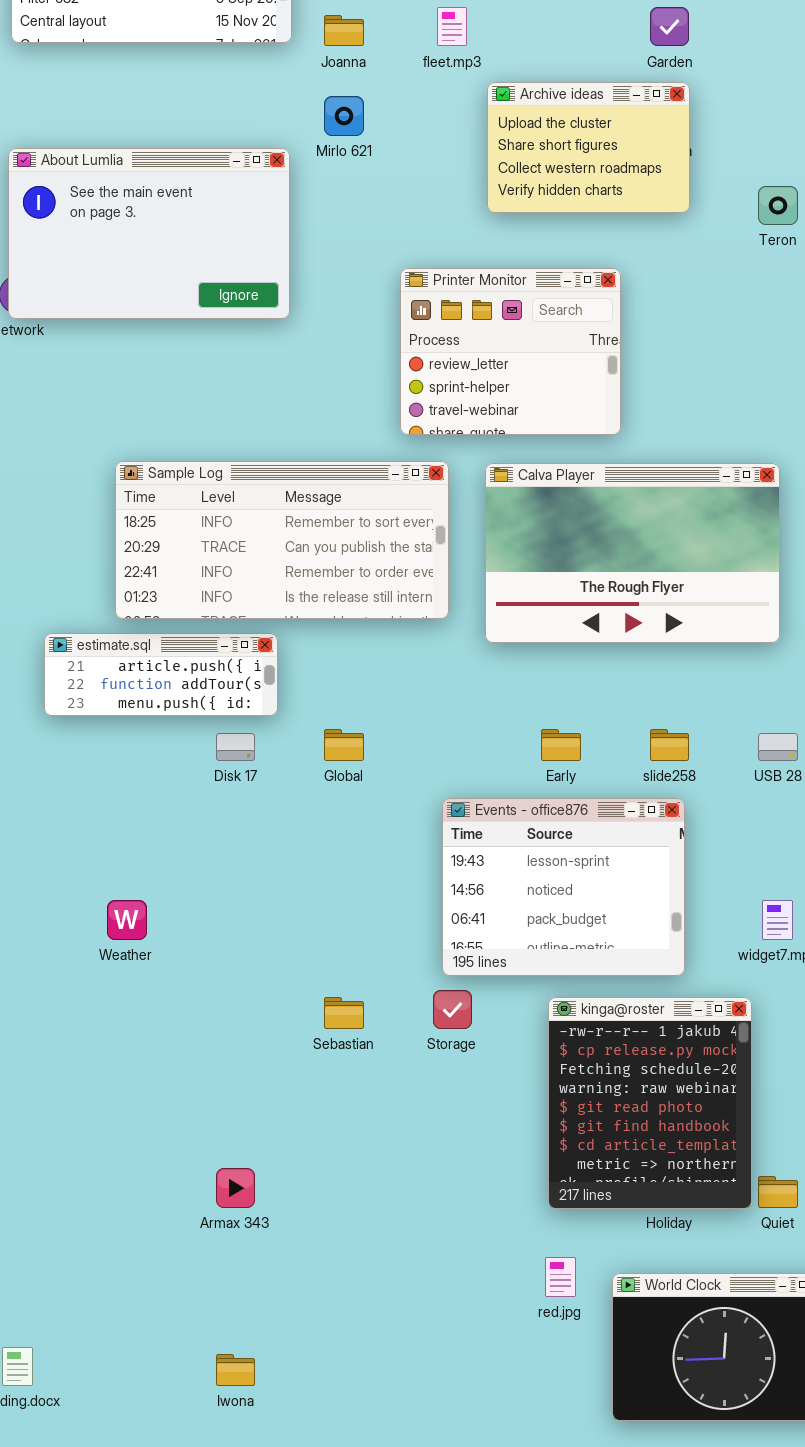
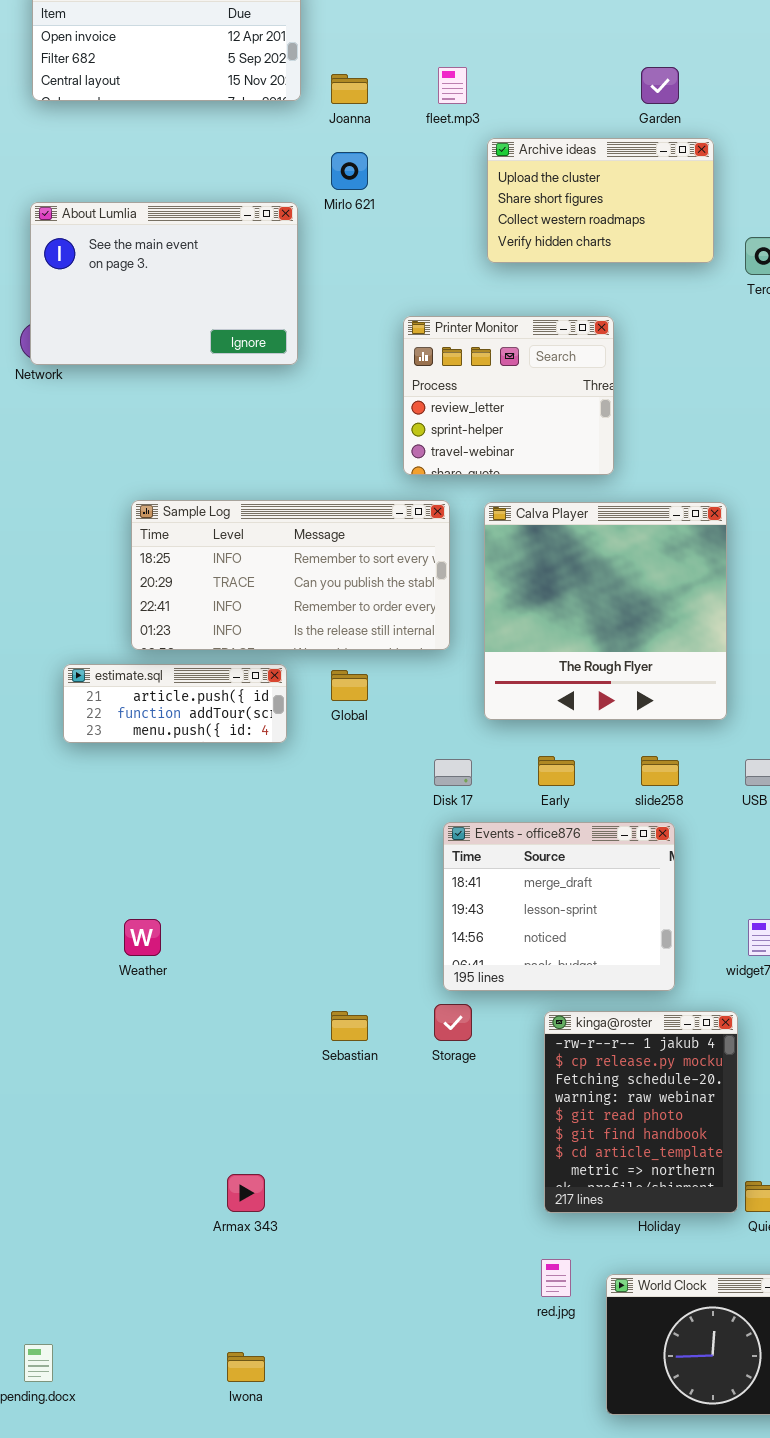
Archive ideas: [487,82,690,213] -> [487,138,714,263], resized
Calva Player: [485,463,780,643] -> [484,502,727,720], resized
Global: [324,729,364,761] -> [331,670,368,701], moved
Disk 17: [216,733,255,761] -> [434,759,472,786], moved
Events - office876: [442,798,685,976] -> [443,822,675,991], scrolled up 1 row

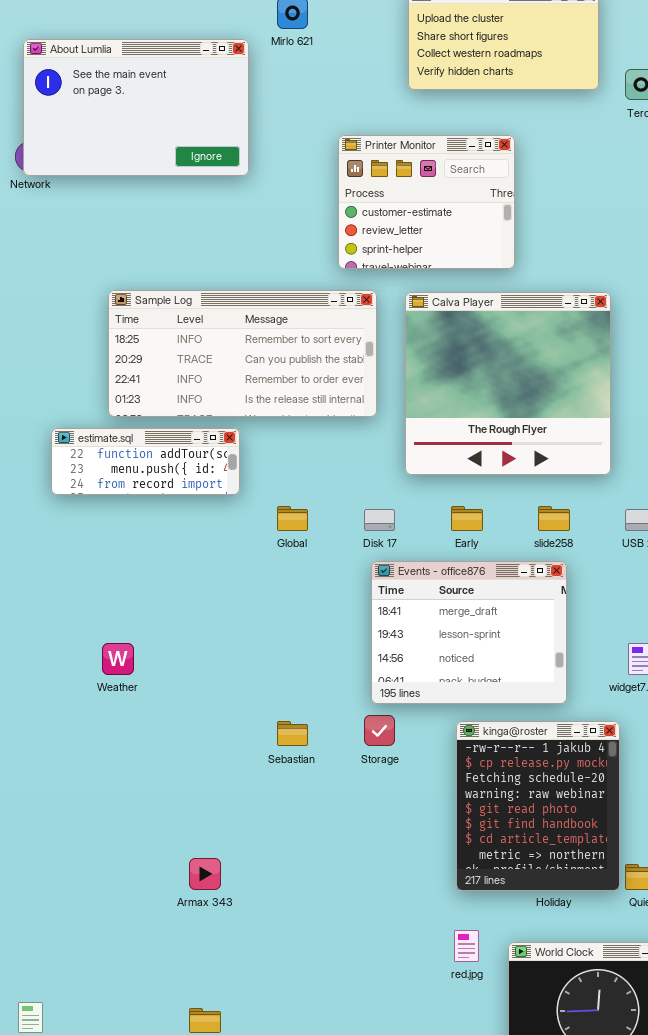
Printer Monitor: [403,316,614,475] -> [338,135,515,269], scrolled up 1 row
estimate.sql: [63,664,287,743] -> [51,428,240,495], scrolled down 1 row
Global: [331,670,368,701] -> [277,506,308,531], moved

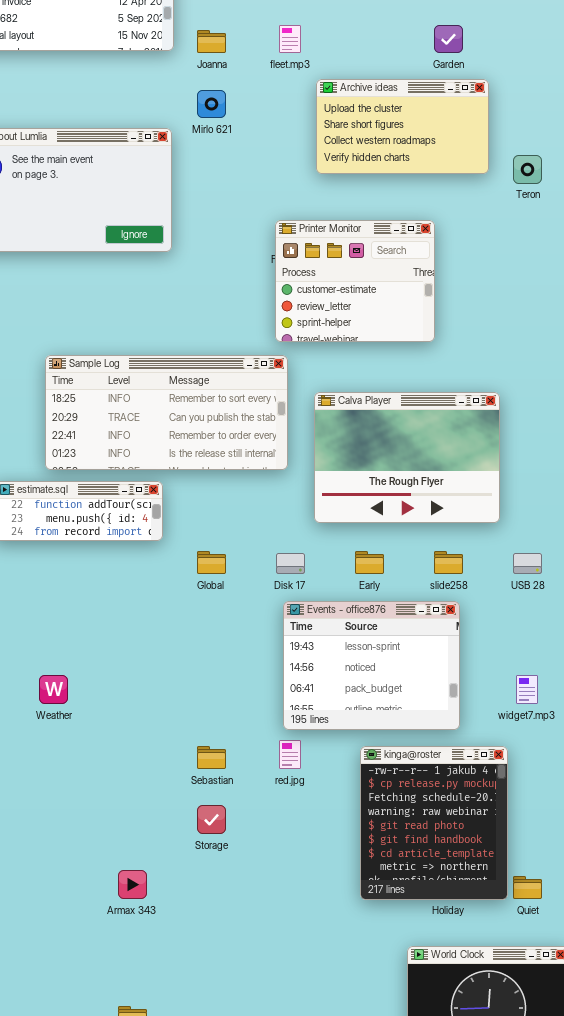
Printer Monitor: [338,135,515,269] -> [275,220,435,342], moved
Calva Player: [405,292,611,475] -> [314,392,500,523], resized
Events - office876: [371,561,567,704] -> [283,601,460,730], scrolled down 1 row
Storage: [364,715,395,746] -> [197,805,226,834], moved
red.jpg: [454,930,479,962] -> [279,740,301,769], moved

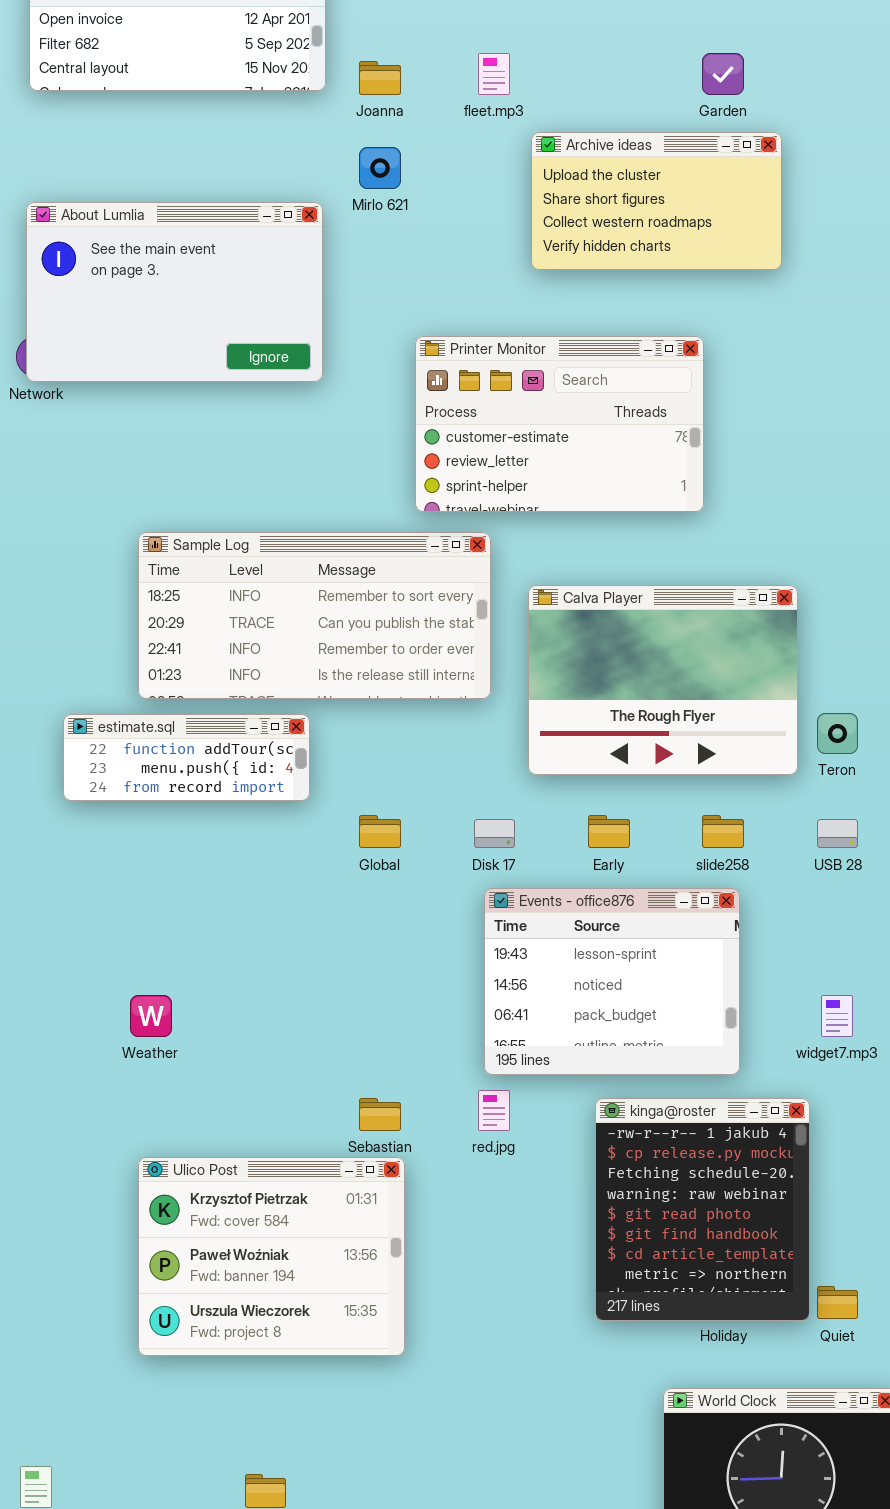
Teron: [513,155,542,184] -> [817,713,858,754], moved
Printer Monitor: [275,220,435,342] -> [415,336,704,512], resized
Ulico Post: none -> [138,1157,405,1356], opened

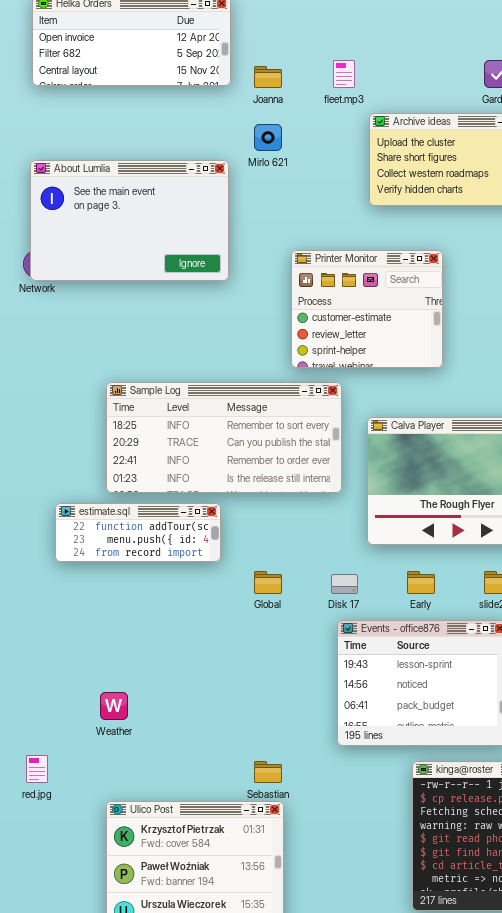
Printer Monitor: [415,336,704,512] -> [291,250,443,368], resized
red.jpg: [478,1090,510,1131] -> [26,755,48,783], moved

* * *

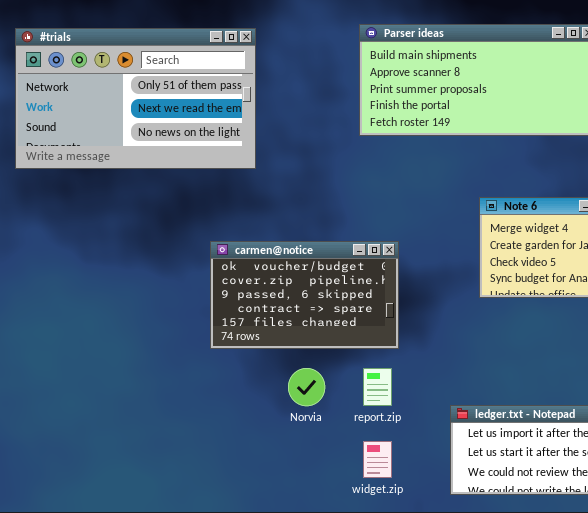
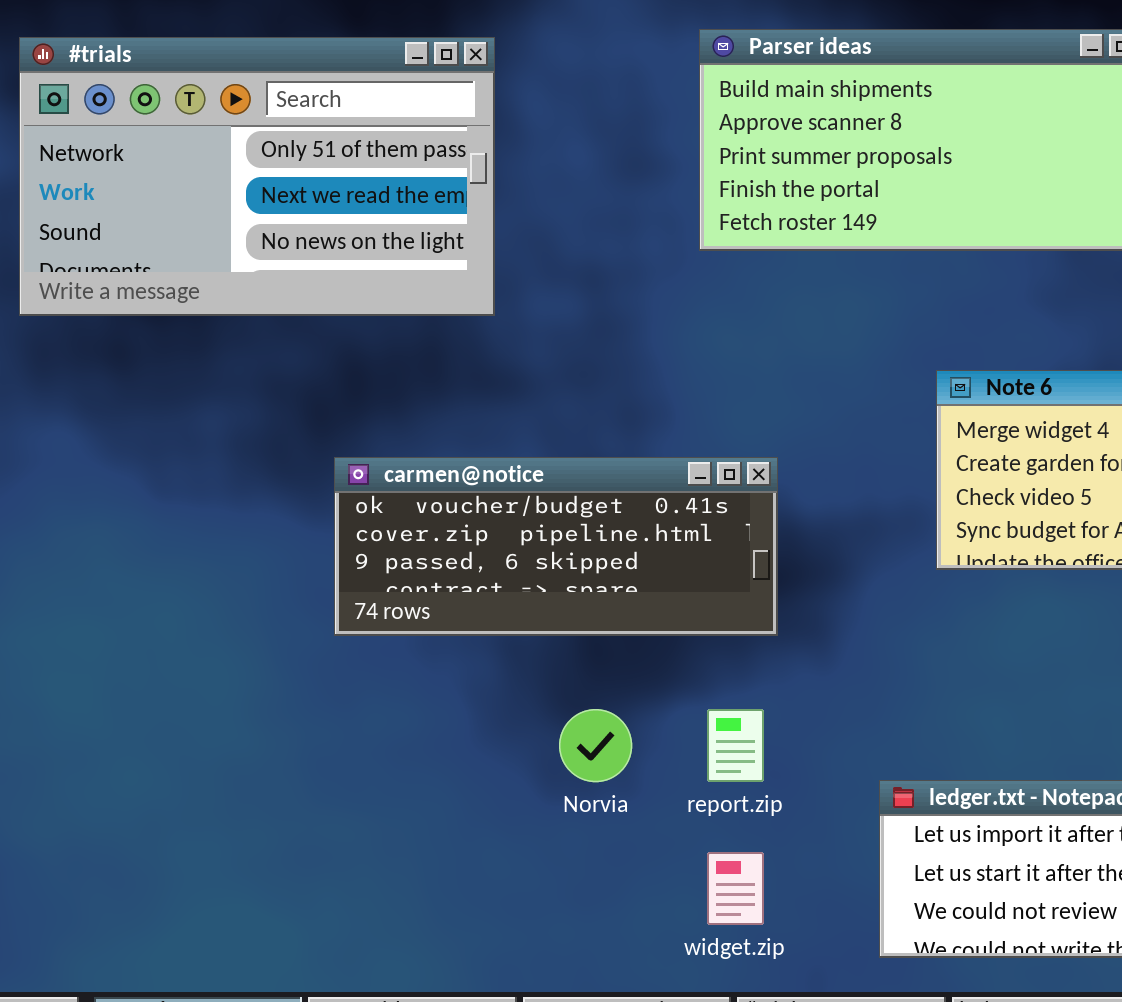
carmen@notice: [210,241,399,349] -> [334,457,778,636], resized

• Your assignment
Read the lines above. Gather those in which the string "down" is found.

• Solution below
estimate.sql: [63,664,287,743] -> [51,428,240,495], scrolled down 1 row
Events - office876: [371,561,567,704] -> [283,601,460,730], scrolled down 1 row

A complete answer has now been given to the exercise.